[Object inventory comparisons]
= = = = =

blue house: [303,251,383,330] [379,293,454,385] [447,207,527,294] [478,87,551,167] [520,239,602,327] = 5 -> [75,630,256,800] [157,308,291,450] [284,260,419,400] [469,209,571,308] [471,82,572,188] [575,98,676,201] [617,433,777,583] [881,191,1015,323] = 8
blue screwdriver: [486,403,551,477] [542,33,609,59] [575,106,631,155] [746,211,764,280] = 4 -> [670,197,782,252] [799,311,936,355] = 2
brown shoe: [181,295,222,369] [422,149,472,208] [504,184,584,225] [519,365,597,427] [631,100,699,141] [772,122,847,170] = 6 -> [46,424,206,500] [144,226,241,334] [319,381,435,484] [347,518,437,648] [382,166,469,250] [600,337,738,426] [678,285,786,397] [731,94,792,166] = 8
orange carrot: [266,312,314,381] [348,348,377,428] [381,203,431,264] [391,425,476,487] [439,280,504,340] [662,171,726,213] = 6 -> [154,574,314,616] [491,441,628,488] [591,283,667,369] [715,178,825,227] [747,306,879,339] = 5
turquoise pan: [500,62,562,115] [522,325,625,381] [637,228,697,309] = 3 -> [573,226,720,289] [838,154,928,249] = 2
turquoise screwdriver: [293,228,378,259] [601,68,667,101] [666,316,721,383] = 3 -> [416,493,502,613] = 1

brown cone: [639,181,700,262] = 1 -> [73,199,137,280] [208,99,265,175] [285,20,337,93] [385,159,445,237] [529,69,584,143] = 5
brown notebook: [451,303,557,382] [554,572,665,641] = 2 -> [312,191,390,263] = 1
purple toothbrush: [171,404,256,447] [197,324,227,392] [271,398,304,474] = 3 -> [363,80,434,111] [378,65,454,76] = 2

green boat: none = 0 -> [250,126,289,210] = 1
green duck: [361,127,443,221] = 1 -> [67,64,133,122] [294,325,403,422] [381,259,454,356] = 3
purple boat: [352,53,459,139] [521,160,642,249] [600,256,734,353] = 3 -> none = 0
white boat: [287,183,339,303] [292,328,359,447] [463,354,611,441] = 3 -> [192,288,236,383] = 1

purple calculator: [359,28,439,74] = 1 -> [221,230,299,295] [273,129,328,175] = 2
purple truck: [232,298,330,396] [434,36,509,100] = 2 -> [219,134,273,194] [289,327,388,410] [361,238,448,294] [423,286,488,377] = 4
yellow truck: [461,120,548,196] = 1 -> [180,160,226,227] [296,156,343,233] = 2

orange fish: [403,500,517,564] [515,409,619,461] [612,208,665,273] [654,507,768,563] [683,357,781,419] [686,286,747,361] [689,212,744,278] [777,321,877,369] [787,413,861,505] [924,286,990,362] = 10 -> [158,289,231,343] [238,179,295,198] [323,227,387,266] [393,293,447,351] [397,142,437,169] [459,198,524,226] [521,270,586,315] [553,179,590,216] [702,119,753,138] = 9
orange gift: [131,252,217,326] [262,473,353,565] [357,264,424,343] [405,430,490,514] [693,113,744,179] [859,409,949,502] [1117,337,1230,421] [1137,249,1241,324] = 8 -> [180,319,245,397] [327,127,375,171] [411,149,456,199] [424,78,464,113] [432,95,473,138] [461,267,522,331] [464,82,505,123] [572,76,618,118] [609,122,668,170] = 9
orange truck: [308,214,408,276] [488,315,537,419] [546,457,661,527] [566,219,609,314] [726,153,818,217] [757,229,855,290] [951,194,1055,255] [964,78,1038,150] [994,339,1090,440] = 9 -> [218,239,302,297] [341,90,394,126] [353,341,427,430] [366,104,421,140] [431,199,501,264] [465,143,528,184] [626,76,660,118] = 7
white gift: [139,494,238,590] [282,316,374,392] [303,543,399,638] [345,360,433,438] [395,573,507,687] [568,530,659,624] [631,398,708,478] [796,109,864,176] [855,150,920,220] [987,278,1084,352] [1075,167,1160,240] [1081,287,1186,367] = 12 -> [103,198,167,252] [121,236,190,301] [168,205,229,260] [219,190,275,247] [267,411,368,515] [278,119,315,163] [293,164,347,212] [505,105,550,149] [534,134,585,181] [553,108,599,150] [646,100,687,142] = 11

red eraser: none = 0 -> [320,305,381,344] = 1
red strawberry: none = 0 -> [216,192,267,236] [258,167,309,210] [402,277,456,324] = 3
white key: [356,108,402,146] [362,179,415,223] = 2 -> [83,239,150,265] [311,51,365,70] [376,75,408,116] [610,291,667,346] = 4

= = = = =

(DIRECTIONS) The whole of the data is to be copied out word for word.

(TASK ANSWER)
blue house: [303,251,383,330] [379,293,454,385] [447,207,527,294] [478,87,551,167] [520,239,602,327] = 5 -> [75,630,256,800] [157,308,291,450] [284,260,419,400] [469,209,571,308] [471,82,572,188] [575,98,676,201] [617,433,777,583] [881,191,1015,323] = 8
blue screwdriver: [486,403,551,477] [542,33,609,59] [575,106,631,155] [746,211,764,280] = 4 -> [670,197,782,252] [799,311,936,355] = 2
brown shoe: [181,295,222,369] [422,149,472,208] [504,184,584,225] [519,365,597,427] [631,100,699,141] [772,122,847,170] = 6 -> [46,424,206,500] [144,226,241,334] [319,381,435,484] [347,518,437,648] [382,166,469,250] [600,337,738,426] [678,285,786,397] [731,94,792,166] = 8
orange carrot: [266,312,314,381] [348,348,377,428] [381,203,431,264] [391,425,476,487] [439,280,504,340] [662,171,726,213] = 6 -> [154,574,314,616] [491,441,628,488] [591,283,667,369] [715,178,825,227] [747,306,879,339] = 5
turquoise pan: [500,62,562,115] [522,325,625,381] [637,228,697,309] = 3 -> [573,226,720,289] [838,154,928,249] = 2
turquoise screwdriver: [293,228,378,259] [601,68,667,101] [666,316,721,383] = 3 -> [416,493,502,613] = 1

brown cone: [639,181,700,262] = 1 -> [73,199,137,280] [208,99,265,175] [285,20,337,93] [385,159,445,237] [529,69,584,143] = 5
brown notebook: [451,303,557,382] [554,572,665,641] = 2 -> [312,191,390,263] = 1
purple toothbrush: [171,404,256,447] [197,324,227,392] [271,398,304,474] = 3 -> [363,80,434,111] [378,65,454,76] = 2

green boat: none = 0 -> [250,126,289,210] = 1
green duck: [361,127,443,221] = 1 -> [67,64,133,122] [294,325,403,422] [381,259,454,356] = 3
purple boat: [352,53,459,139] [521,160,642,249] [600,256,734,353] = 3 -> none = 0
white boat: [287,183,339,303] [292,328,359,447] [463,354,611,441] = 3 -> [192,288,236,383] = 1

purple calculator: [359,28,439,74] = 1 -> [221,230,299,295] [273,129,328,175] = 2
purple truck: [232,298,330,396] [434,36,509,100] = 2 -> [219,134,273,194] [289,327,388,410] [361,238,448,294] [423,286,488,377] = 4
yellow truck: [461,120,548,196] = 1 -> [180,160,226,227] [296,156,343,233] = 2

orange fish: [403,500,517,564] [515,409,619,461] [612,208,665,273] [654,507,768,563] [683,357,781,419] [686,286,747,361] [689,212,744,278] [777,321,877,369] [787,413,861,505] [924,286,990,362] = 10 -> [158,289,231,343] [238,179,295,198] [323,227,387,266] [393,293,447,351] [397,142,437,169] [459,198,524,226] [521,270,586,315] [553,179,590,216] [702,119,753,138] = 9
orange gift: [131,252,217,326] [262,473,353,565] [357,264,424,343] [405,430,490,514] [693,113,744,179] [859,409,949,502] [1117,337,1230,421] [1137,249,1241,324] = 8 -> [180,319,245,397] [327,127,375,171] [411,149,456,199] [424,78,464,113] [432,95,473,138] [461,267,522,331] [464,82,505,123] [572,76,618,118] [609,122,668,170] = 9
orange truck: [308,214,408,276] [488,315,537,419] [546,457,661,527] [566,219,609,314] [726,153,818,217] [757,229,855,290] [951,194,1055,255] [964,78,1038,150] [994,339,1090,440] = 9 -> [218,239,302,297] [341,90,394,126] [353,341,427,430] [366,104,421,140] [431,199,501,264] [465,143,528,184] [626,76,660,118] = 7
white gift: [139,494,238,590] [282,316,374,392] [303,543,399,638] [345,360,433,438] [395,573,507,687] [568,530,659,624] [631,398,708,478] [796,109,864,176] [855,150,920,220] [987,278,1084,352] [1075,167,1160,240] [1081,287,1186,367] = 12 -> [103,198,167,252] [121,236,190,301] [168,205,229,260] [219,190,275,247] [267,411,368,515] [278,119,315,163] [293,164,347,212] [505,105,550,149] [534,134,585,181] [553,108,599,150] [646,100,687,142] = 11

red eraser: none = 0 -> [320,305,381,344] = 1
red strawberry: none = 0 -> [216,192,267,236] [258,167,309,210] [402,277,456,324] = 3
white key: [356,108,402,146] [362,179,415,223] = 2 -> [83,239,150,265] [311,51,365,70] [376,75,408,116] [610,291,667,346] = 4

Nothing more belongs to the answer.